WHAT THE TASK ASKS
Give the entries again exactly; drop the pictures.

RECORDS SHOWN

# # # # #

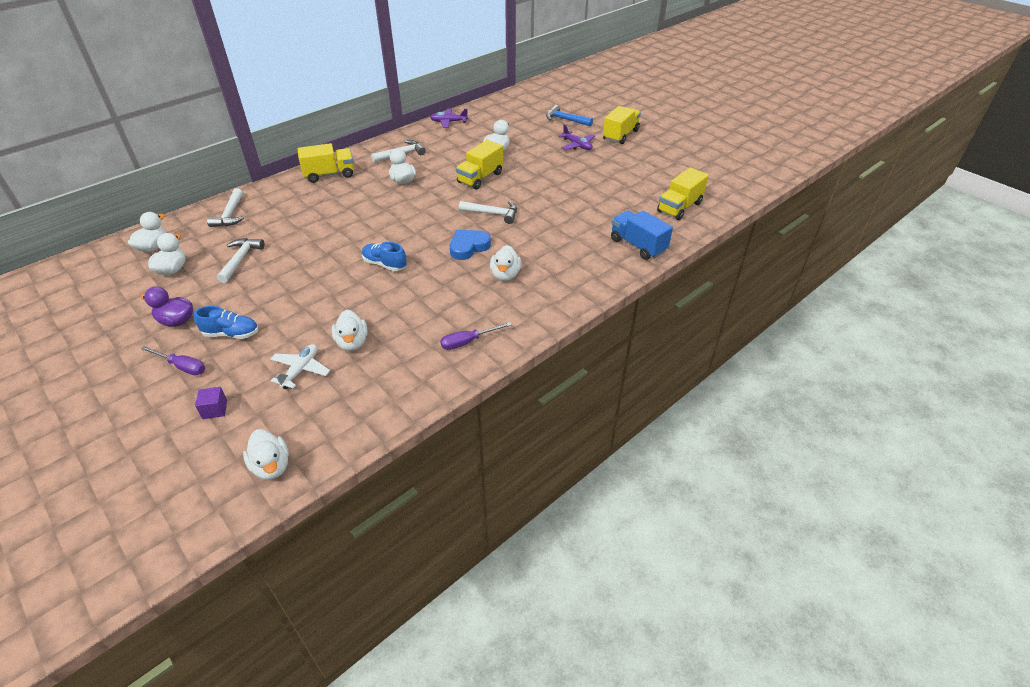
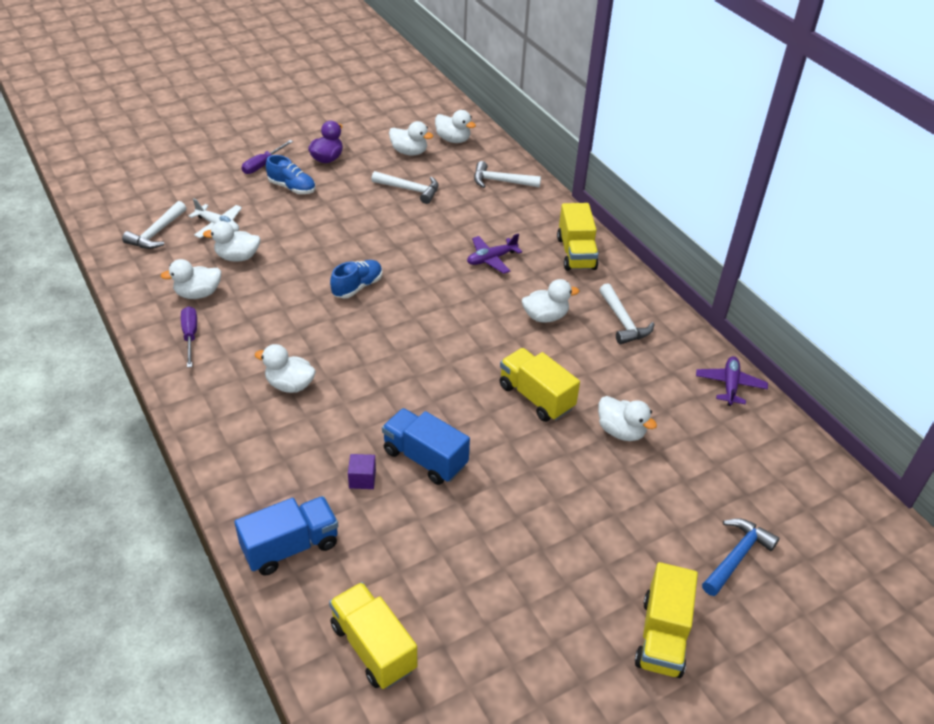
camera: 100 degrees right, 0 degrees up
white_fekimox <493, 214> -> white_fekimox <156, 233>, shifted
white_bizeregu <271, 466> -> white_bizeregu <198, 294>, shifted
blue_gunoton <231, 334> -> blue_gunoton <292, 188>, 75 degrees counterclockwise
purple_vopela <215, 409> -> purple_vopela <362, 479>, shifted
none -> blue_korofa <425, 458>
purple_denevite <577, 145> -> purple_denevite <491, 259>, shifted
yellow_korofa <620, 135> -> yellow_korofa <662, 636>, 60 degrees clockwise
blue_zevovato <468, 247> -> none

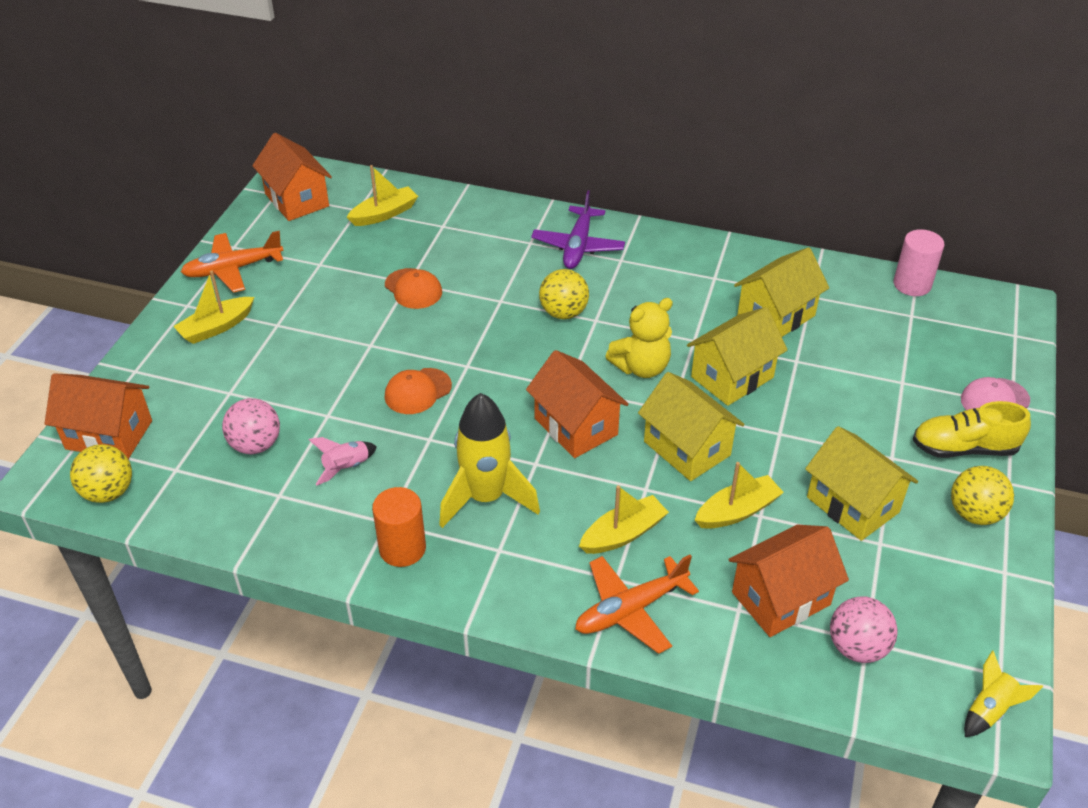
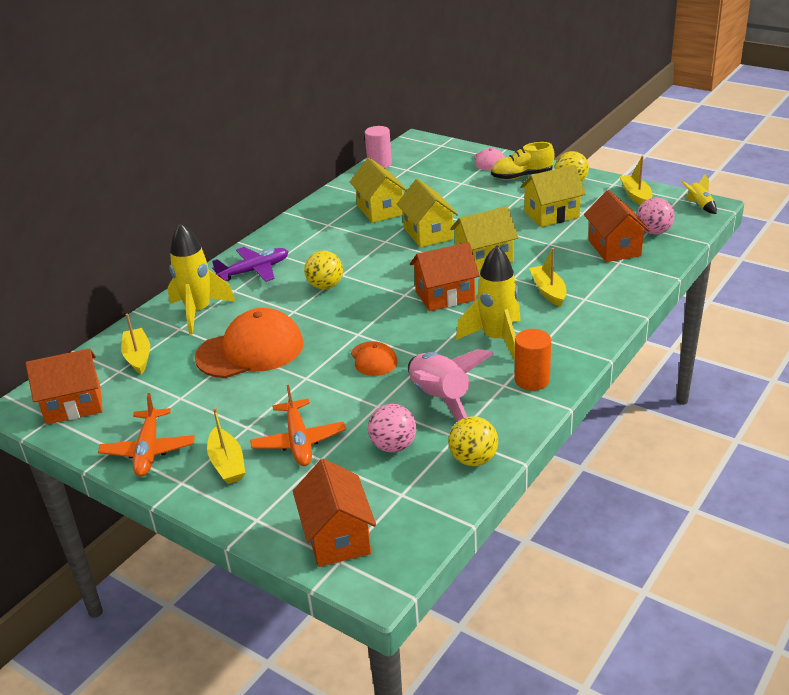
camera: 70 degrees left, 10 degrees down
none -> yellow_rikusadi <199, 312>
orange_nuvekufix <413, 289> -> orange_nuvekufix <250, 350>, x1.97
purple_denevite <578, 246> -> purple_denevite <254, 271>, 60 degrees counterclockwise
orange_denevite <630, 610> -> orange_denevite <299, 441>, shifted
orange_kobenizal <109, 435> -> orange_kobenizal <337, 537>, 45 degrees counterclockwise
pink_rikusadi <346, 468> -> pink_rikusadi <440, 400>, x2.06
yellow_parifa <108, 492> -> yellow_parifa <473, 459>, shifted
yellow_gunoton <964, 448> -> yellow_gunoton <522, 176>, 60 degrees clockwise
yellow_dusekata <737, 511> -> yellow_dusekata <636, 196>, shifted
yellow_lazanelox <641, 367> -> none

# # # # #

SOLUTION TO THE PROBLEM
camera: 100 degrees right, 0 degrees up
white_fekimox <493, 214> -> white_fekimox <156, 233>, shifted
white_bizeregu <271, 466> -> white_bizeregu <198, 294>, shifted
blue_gunoton <231, 334> -> blue_gunoton <292, 188>, 75 degrees counterclockwise
purple_vopela <215, 409> -> purple_vopela <362, 479>, shifted
none -> blue_korofa <425, 458>
purple_denevite <577, 145> -> purple_denevite <491, 259>, shifted
yellow_korofa <620, 135> -> yellow_korofa <662, 636>, 60 degrees clockwise
blue_zevovato <468, 247> -> none

camera: 70 degrees left, 10 degrees down
none -> yellow_rikusadi <199, 312>
orange_nuvekufix <413, 289> -> orange_nuvekufix <250, 350>, x1.97
purple_denevite <578, 246> -> purple_denevite <254, 271>, 60 degrees counterclockwise
orange_denevite <630, 610> -> orange_denevite <299, 441>, shifted
orange_kobenizal <109, 435> -> orange_kobenizal <337, 537>, 45 degrees counterclockwise
pink_rikusadi <346, 468> -> pink_rikusadi <440, 400>, x2.06
yellow_parifa <108, 492> -> yellow_parifa <473, 459>, shifted
yellow_gunoton <964, 448> -> yellow_gunoton <522, 176>, 60 degrees clockwise
yellow_dusekata <737, 511> -> yellow_dusekata <636, 196>, shifted
yellow_lazanelox <641, 367> -> none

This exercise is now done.